Exercise materials section start

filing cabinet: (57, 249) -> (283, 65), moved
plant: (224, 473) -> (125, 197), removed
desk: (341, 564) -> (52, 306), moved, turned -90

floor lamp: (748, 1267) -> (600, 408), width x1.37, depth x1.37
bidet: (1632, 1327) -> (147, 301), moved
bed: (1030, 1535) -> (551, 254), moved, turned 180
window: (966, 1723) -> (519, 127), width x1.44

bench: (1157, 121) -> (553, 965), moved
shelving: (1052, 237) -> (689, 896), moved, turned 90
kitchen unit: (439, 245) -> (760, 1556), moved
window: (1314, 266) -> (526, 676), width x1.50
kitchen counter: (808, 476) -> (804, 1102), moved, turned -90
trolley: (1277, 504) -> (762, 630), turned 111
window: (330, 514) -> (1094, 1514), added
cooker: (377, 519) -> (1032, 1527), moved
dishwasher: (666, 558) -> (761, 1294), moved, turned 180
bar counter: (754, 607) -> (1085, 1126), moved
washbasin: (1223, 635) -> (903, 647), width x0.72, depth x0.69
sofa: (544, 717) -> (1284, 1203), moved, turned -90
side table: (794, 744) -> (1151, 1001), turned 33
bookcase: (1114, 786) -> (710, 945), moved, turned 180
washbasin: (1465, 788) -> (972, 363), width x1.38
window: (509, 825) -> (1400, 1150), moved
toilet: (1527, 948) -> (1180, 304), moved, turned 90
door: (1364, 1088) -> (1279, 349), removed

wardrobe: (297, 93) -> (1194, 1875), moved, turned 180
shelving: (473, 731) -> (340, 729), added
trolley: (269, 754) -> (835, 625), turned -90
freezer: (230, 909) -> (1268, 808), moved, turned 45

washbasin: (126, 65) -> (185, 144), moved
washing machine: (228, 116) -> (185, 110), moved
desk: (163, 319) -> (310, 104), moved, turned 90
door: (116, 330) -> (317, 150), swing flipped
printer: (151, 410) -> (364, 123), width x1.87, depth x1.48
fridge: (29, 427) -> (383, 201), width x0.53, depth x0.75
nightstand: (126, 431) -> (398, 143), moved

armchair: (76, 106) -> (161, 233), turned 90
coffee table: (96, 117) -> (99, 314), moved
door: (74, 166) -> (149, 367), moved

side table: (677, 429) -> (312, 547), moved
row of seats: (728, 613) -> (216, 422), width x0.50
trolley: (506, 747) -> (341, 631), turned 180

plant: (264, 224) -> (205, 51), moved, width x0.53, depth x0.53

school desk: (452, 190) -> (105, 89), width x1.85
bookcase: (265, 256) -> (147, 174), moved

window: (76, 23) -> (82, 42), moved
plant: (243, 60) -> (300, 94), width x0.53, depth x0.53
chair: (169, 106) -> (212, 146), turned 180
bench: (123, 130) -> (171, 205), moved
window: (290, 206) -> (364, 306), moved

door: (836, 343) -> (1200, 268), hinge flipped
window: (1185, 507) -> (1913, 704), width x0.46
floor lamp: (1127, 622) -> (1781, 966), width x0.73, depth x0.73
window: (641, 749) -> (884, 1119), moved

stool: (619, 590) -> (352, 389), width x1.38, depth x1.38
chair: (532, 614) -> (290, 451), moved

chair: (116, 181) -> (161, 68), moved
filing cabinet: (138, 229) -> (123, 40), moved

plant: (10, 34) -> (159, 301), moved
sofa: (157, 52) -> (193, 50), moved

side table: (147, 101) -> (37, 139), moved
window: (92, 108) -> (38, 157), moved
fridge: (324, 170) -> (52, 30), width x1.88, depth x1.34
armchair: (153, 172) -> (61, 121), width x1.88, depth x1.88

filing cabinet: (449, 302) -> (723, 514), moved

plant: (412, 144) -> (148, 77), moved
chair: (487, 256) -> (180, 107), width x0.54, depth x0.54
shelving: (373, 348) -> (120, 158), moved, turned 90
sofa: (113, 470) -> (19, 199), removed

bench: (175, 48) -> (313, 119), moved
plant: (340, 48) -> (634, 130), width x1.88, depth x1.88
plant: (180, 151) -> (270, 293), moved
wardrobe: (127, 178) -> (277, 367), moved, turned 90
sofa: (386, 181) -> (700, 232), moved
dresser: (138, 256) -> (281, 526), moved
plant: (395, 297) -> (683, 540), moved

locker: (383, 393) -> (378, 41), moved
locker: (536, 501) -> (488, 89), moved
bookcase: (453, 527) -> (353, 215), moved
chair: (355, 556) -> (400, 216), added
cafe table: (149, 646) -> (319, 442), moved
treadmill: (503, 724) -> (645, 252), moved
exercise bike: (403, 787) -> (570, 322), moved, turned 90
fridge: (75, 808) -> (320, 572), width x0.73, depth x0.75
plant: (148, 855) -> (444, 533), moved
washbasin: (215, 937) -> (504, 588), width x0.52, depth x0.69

Exercise materials section end

> **Exercise directions**:
The task requires each record above to be restated exactly.

> **Result for this exercise**:
filing cabinet: (57, 249) -> (283, 65), moved
plant: (224, 473) -> (125, 197), removed
desk: (341, 564) -> (52, 306), moved, turned -90

floor lamp: (748, 1267) -> (600, 408), width x1.37, depth x1.37
bidet: (1632, 1327) -> (147, 301), moved
bed: (1030, 1535) -> (551, 254), moved, turned 180
window: (966, 1723) -> (519, 127), width x1.44

bench: (1157, 121) -> (553, 965), moved
shelving: (1052, 237) -> (689, 896), moved, turned 90
kitchen unit: (439, 245) -> (760, 1556), moved
window: (1314, 266) -> (526, 676), width x1.50
kitchen counter: (808, 476) -> (804, 1102), moved, turned -90
trolley: (1277, 504) -> (762, 630), turned 111
window: (330, 514) -> (1094, 1514), added
cooker: (377, 519) -> (1032, 1527), moved
dishwasher: (666, 558) -> (761, 1294), moved, turned 180
bar counter: (754, 607) -> (1085, 1126), moved
washbasin: (1223, 635) -> (903, 647), width x0.72, depth x0.69
sofa: (544, 717) -> (1284, 1203), moved, turned -90
side table: (794, 744) -> (1151, 1001), turned 33
bookcase: (1114, 786) -> (710, 945), moved, turned 180
washbasin: (1465, 788) -> (972, 363), width x1.38
window: (509, 825) -> (1400, 1150), moved
toilet: (1527, 948) -> (1180, 304), moved, turned 90
door: (1364, 1088) -> (1279, 349), removed

wardrobe: (297, 93) -> (1194, 1875), moved, turned 180
shelving: (473, 731) -> (340, 729), added
trolley: (269, 754) -> (835, 625), turned -90
freezer: (230, 909) -> (1268, 808), moved, turned 45

washbasin: (126, 65) -> (185, 144), moved
washing machine: (228, 116) -> (185, 110), moved
desk: (163, 319) -> (310, 104), moved, turned 90
door: (116, 330) -> (317, 150), swing flipped
printer: (151, 410) -> (364, 123), width x1.87, depth x1.48
fridge: (29, 427) -> (383, 201), width x0.53, depth x0.75
nightstand: (126, 431) -> (398, 143), moved

armchair: (76, 106) -> (161, 233), turned 90
coffee table: (96, 117) -> (99, 314), moved
door: (74, 166) -> (149, 367), moved

side table: (677, 429) -> (312, 547), moved
row of seats: (728, 613) -> (216, 422), width x0.50
trolley: (506, 747) -> (341, 631), turned 180

plant: (264, 224) -> (205, 51), moved, width x0.53, depth x0.53

school desk: (452, 190) -> (105, 89), width x1.85
bookcase: (265, 256) -> (147, 174), moved

window: (76, 23) -> (82, 42), moved
plant: (243, 60) -> (300, 94), width x0.53, depth x0.53
chair: (169, 106) -> (212, 146), turned 180
bench: (123, 130) -> (171, 205), moved
window: (290, 206) -> (364, 306), moved

door: (836, 343) -> (1200, 268), hinge flipped
window: (1185, 507) -> (1913, 704), width x0.46
floor lamp: (1127, 622) -> (1781, 966), width x0.73, depth x0.73
window: (641, 749) -> (884, 1119), moved

stool: (619, 590) -> (352, 389), width x1.38, depth x1.38
chair: (532, 614) -> (290, 451), moved

chair: (116, 181) -> (161, 68), moved
filing cabinet: (138, 229) -> (123, 40), moved

plant: (10, 34) -> (159, 301), moved
sofa: (157, 52) -> (193, 50), moved

side table: (147, 101) -> (37, 139), moved
window: (92, 108) -> (38, 157), moved
fridge: (324, 170) -> (52, 30), width x1.88, depth x1.34
armchair: (153, 172) -> (61, 121), width x1.88, depth x1.88

filing cabinet: (449, 302) -> (723, 514), moved

plant: (412, 144) -> (148, 77), moved
chair: (487, 256) -> (180, 107), width x0.54, depth x0.54
shelving: (373, 348) -> (120, 158), moved, turned 90
sofa: (113, 470) -> (19, 199), removed

bench: (175, 48) -> (313, 119), moved
plant: (340, 48) -> (634, 130), width x1.88, depth x1.88
plant: (180, 151) -> (270, 293), moved
wardrobe: (127, 178) -> (277, 367), moved, turned 90
sofa: (386, 181) -> (700, 232), moved
dresser: (138, 256) -> (281, 526), moved
plant: (395, 297) -> (683, 540), moved

locker: (383, 393) -> (378, 41), moved
locker: (536, 501) -> (488, 89), moved
bookcase: (453, 527) -> (353, 215), moved
chair: (355, 556) -> (400, 216), added
cafe table: (149, 646) -> (319, 442), moved
treadmill: (503, 724) -> (645, 252), moved
exercise bike: (403, 787) -> (570, 322), moved, turned 90
fridge: (75, 808) -> (320, 572), width x0.73, depth x0.75
plant: (148, 855) -> (444, 533), moved
washbasin: (215, 937) -> (504, 588), width x0.52, depth x0.69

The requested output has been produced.